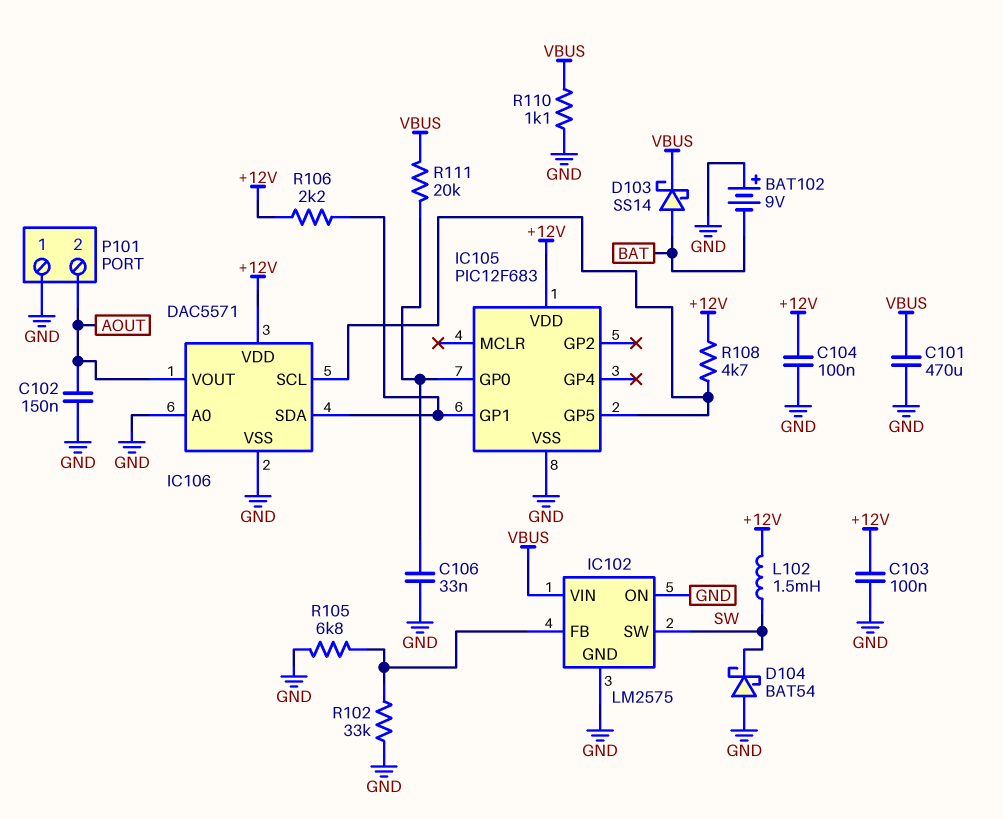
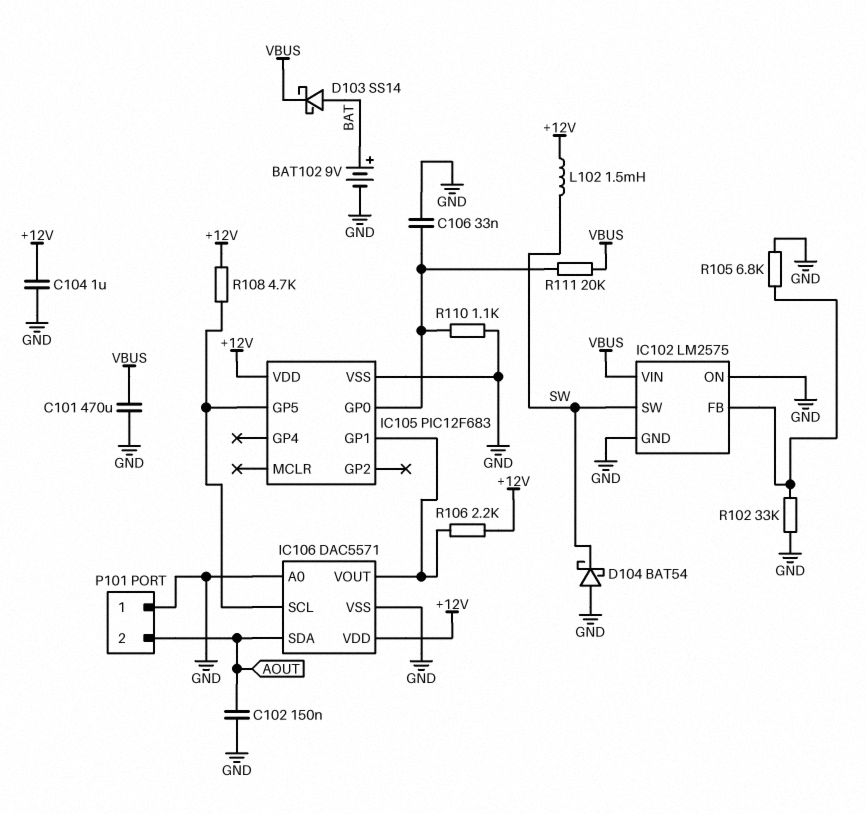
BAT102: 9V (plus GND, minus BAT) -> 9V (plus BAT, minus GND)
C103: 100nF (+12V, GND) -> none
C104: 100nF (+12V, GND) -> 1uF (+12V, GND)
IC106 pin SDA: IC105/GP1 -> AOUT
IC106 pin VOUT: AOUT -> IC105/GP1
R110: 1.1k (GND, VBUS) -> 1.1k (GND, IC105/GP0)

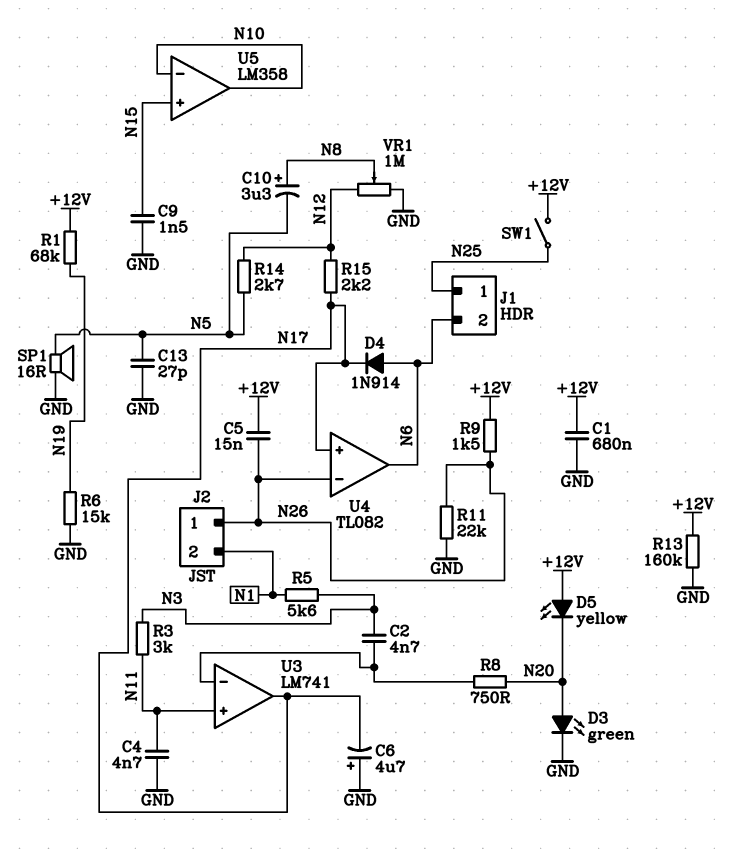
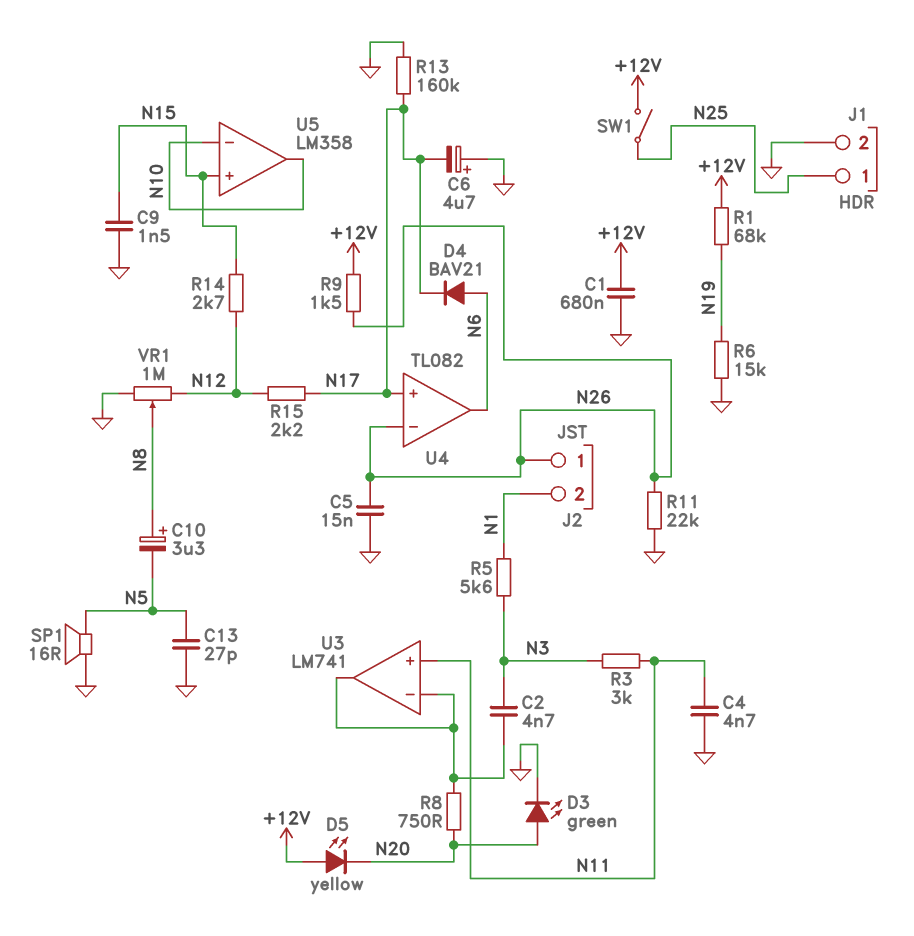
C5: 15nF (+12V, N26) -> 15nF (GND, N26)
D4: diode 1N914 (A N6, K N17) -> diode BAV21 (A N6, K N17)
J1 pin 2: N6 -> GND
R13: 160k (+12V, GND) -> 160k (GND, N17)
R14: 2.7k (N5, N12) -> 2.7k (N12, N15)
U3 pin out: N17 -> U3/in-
══════
> Exercise brief
Please print the data above once more, exactly and without images.

> Written solution
BAT102: 9V (plus GND, minus BAT) -> 9V (plus BAT, minus GND)
C103: 100nF (+12V, GND) -> none
C104: 100nF (+12V, GND) -> 1uF (+12V, GND)
IC106 pin SDA: IC105/GP1 -> AOUT
IC106 pin VOUT: AOUT -> IC105/GP1
R110: 1.1k (GND, VBUS) -> 1.1k (GND, IC105/GP0)

C5: 15nF (+12V, N26) -> 15nF (GND, N26)
D4: diode 1N914 (A N6, K N17) -> diode BAV21 (A N6, K N17)
J1 pin 2: N6 -> GND
R13: 160k (+12V, GND) -> 160k (GND, N17)
R14: 2.7k (N5, N12) -> 2.7k (N12, N15)
U3 pin out: N17 -> U3/in-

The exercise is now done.